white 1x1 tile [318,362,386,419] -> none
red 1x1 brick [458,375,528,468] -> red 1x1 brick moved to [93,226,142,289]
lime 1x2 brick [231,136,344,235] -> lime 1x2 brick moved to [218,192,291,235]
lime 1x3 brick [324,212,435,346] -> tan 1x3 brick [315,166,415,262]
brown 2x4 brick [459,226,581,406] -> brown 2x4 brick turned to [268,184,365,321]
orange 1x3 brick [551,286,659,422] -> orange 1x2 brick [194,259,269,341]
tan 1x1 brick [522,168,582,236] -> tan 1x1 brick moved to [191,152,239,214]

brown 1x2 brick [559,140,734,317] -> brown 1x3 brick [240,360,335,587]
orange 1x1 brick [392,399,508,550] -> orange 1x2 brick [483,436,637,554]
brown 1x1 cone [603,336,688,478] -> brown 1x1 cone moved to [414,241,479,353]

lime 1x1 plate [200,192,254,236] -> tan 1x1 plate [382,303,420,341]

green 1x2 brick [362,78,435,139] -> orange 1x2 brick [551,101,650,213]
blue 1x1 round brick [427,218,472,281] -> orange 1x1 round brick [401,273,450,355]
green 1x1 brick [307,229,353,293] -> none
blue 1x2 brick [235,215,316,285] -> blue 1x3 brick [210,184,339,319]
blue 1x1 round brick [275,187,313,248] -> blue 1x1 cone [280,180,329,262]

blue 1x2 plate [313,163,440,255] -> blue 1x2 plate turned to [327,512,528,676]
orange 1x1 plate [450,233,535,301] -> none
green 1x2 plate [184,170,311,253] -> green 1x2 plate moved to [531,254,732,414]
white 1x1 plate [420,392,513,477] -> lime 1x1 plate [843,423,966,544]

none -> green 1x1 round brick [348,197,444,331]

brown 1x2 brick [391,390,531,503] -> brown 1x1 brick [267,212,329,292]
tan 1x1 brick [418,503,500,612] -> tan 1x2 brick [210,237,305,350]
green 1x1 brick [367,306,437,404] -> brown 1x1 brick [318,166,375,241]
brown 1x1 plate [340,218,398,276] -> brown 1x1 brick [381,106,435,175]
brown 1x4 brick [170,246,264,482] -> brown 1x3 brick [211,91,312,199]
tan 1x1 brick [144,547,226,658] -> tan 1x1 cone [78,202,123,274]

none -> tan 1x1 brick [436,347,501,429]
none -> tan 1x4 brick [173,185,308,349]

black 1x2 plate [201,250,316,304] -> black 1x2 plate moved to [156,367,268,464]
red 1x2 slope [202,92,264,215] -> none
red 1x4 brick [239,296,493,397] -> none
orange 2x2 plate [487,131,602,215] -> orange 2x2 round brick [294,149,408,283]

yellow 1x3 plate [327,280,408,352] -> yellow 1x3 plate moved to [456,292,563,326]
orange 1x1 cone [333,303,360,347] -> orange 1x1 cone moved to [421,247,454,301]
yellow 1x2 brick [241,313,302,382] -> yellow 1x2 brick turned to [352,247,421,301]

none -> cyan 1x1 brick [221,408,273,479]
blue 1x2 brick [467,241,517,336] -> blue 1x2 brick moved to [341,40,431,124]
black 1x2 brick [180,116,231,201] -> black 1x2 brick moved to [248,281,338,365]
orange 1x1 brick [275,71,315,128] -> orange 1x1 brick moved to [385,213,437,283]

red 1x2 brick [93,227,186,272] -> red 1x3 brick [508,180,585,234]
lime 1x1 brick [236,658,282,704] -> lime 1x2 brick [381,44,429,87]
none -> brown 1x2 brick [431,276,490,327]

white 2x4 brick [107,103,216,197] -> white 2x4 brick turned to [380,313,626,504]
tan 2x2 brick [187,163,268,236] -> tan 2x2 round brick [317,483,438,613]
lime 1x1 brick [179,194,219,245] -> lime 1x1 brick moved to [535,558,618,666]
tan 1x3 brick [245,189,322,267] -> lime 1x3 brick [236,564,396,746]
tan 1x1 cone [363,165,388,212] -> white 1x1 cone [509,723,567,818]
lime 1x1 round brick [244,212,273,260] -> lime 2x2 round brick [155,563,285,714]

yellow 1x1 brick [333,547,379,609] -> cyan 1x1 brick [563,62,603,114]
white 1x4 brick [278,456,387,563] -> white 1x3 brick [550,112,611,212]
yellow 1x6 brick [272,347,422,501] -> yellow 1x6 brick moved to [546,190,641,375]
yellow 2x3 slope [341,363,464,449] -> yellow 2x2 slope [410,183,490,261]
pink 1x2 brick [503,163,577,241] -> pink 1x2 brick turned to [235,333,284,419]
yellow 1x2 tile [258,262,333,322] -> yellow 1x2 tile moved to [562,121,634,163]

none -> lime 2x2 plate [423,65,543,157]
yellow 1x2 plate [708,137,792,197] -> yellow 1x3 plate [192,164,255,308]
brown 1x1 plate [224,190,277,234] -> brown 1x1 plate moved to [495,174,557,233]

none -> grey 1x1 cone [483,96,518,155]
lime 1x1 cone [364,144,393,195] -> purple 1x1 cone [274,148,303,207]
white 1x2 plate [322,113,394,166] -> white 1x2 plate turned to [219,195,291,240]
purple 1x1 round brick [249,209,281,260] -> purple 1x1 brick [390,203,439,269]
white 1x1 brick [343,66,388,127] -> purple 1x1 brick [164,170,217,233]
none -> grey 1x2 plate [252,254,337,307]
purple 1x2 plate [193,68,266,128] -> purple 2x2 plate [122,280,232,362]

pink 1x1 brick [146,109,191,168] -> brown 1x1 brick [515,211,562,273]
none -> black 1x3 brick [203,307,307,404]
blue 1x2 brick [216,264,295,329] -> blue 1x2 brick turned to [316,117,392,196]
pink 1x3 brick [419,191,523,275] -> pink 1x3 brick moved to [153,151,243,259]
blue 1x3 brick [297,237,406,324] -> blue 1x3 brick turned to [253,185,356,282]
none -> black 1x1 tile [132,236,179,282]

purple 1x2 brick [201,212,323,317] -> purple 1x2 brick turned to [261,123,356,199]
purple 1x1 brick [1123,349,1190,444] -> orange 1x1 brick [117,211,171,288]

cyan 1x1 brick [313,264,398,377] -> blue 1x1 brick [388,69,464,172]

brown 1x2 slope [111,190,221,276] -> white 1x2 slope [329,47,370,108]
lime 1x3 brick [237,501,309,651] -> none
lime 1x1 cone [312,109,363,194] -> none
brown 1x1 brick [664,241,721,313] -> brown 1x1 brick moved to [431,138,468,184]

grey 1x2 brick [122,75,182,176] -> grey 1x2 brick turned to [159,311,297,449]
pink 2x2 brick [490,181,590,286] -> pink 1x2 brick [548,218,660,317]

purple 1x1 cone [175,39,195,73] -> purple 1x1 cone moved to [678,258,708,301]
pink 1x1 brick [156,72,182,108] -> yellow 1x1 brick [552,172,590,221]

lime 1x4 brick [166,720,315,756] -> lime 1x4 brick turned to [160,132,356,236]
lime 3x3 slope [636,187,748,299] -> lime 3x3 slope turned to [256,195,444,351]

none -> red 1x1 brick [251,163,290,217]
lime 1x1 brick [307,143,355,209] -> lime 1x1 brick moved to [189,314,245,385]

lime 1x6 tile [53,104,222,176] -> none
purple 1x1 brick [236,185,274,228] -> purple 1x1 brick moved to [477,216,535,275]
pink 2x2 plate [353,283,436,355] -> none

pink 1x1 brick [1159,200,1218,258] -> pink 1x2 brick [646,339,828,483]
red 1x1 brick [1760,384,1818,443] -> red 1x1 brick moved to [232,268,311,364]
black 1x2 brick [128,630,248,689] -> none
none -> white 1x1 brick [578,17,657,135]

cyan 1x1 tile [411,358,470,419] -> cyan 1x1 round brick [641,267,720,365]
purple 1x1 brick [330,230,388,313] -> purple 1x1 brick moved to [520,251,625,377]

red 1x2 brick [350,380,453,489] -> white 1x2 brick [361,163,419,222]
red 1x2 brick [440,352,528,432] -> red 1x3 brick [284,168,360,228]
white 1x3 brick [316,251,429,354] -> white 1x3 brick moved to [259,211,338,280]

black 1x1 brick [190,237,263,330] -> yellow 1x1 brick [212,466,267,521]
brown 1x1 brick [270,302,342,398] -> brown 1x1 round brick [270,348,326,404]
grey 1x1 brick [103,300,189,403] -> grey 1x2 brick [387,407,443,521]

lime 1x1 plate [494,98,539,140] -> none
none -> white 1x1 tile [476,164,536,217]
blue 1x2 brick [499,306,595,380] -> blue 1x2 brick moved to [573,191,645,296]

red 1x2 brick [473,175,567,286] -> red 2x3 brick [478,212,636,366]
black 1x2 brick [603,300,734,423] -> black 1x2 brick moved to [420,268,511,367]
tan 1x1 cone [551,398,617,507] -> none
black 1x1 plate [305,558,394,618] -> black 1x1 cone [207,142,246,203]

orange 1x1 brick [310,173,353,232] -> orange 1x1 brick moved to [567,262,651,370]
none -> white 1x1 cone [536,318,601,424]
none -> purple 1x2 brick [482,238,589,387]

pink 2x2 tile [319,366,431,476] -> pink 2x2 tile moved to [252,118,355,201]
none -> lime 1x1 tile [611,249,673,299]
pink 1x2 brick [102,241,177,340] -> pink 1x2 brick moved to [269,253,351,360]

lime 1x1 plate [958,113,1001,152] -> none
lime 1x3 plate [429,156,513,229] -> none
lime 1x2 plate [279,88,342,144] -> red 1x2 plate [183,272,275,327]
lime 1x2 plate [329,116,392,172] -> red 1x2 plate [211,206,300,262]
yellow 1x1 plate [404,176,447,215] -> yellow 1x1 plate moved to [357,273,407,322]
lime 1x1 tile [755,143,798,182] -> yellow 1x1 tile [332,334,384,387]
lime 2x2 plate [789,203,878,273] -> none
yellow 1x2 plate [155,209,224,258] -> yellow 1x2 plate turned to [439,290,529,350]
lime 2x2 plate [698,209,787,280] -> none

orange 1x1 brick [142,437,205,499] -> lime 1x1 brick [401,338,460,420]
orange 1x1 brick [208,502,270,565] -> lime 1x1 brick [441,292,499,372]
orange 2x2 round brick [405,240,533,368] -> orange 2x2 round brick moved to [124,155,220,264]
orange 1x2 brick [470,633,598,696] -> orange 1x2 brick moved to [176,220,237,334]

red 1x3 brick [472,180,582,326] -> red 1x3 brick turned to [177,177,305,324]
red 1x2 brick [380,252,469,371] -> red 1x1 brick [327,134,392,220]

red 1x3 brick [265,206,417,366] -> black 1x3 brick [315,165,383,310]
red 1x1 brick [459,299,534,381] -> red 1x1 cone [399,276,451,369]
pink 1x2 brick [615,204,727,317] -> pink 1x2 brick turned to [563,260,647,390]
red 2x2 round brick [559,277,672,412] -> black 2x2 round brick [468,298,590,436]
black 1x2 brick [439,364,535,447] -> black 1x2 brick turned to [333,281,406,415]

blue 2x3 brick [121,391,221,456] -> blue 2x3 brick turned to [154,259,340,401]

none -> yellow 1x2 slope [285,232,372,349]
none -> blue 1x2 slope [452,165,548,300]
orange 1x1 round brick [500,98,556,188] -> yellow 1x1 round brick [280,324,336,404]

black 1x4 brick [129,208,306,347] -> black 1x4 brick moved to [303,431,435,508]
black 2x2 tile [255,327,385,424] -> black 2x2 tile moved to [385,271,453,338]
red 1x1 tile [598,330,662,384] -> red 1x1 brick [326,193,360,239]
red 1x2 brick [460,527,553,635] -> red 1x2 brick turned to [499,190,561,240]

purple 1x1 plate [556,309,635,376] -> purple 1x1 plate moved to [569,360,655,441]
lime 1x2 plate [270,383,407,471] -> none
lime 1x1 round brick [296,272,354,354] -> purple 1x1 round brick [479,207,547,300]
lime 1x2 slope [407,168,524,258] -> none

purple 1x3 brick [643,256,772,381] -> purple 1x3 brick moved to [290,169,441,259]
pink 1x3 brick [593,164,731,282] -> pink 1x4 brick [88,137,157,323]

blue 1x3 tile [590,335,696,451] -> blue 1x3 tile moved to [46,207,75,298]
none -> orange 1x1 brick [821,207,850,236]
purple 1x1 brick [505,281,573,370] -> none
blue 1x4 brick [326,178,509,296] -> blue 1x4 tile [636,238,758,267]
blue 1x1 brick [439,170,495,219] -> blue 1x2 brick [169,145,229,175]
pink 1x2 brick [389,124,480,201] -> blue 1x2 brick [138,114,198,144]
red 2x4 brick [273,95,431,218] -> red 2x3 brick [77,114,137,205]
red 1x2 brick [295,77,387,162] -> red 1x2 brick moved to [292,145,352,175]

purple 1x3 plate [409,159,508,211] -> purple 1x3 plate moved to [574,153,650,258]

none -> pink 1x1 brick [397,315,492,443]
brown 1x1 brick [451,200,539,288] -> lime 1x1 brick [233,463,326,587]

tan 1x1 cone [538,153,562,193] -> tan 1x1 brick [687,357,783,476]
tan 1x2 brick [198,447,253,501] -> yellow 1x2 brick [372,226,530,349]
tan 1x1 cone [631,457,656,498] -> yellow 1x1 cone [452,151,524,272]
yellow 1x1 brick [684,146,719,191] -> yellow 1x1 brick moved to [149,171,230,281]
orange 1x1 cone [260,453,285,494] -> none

→ **EXERCISE REQUIREMENTS**:
Output all lines from the beginning of the data up to the line holding "lime 1x3 brick [324,212,435,346]", that line included, exactly as written.

→ **PROBLEM SOLUTION**:
white 1x1 tile [318,362,386,419] -> none
red 1x1 brick [458,375,528,468] -> red 1x1 brick moved to [93,226,142,289]
lime 1x2 brick [231,136,344,235] -> lime 1x2 brick moved to [218,192,291,235]
lime 1x3 brick [324,212,435,346] -> tan 1x3 brick [315,166,415,262]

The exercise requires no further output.